(Image change detection data)
——

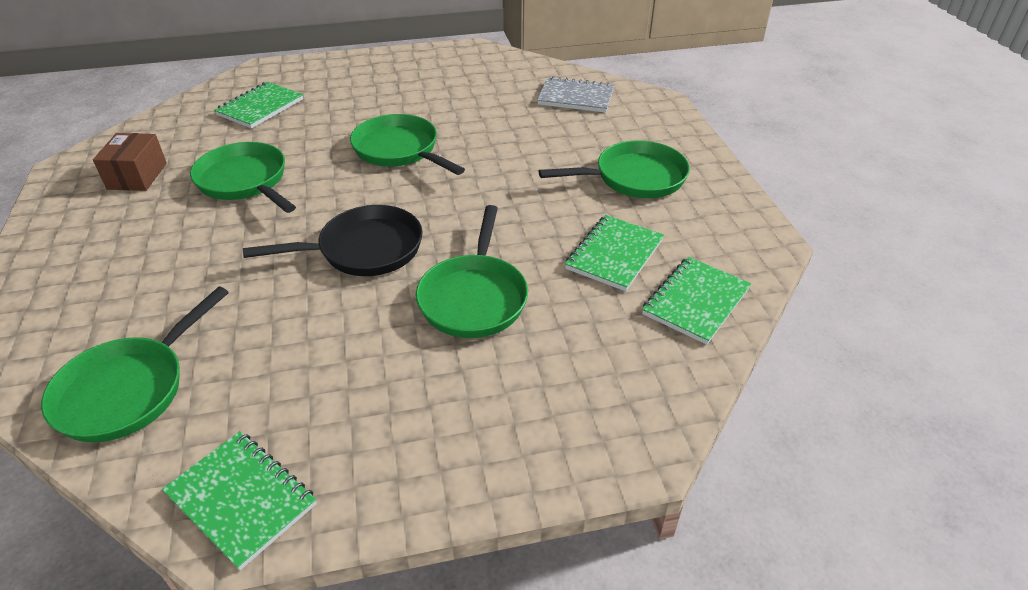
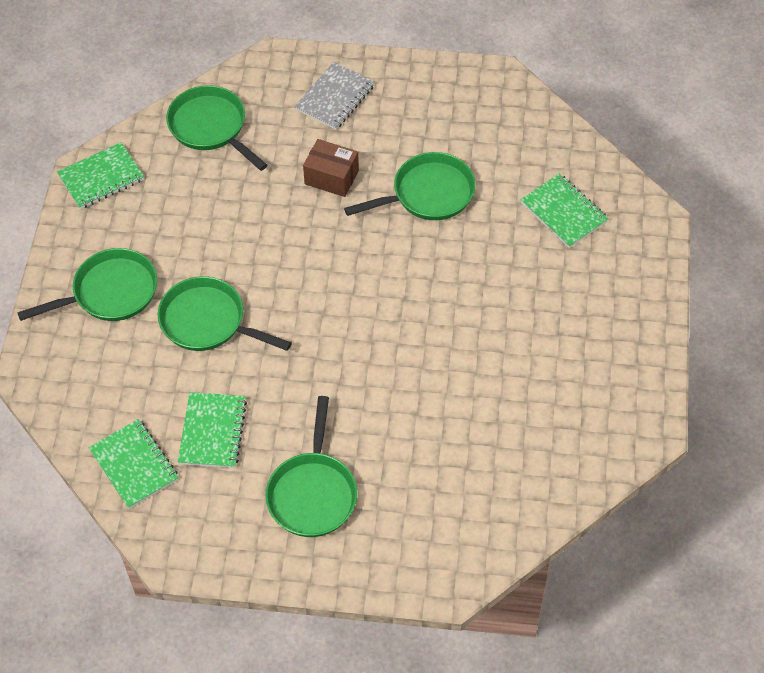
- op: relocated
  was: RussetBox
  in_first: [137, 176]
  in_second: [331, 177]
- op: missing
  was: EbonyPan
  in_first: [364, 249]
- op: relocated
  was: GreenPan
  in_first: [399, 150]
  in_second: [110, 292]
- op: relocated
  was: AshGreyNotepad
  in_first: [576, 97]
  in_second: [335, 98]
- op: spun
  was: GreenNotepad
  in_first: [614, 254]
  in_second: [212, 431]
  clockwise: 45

——

What is expected ::
The answer must be an exact copy of the lines from the one containing "was: RussetBox" through the last line of the records, both included.

Your solution ::
  was: RussetBox
  in_first: [137, 176]
  in_second: [331, 177]
- op: missing
  was: EbonyPan
  in_first: [364, 249]
- op: relocated
  was: GreenPan
  in_first: [399, 150]
  in_second: [110, 292]
- op: relocated
  was: AshGreyNotepad
  in_first: [576, 97]
  in_second: [335, 98]
- op: spun
  was: GreenNotepad
  in_first: [614, 254]
  in_second: [212, 431]
  clockwise: 45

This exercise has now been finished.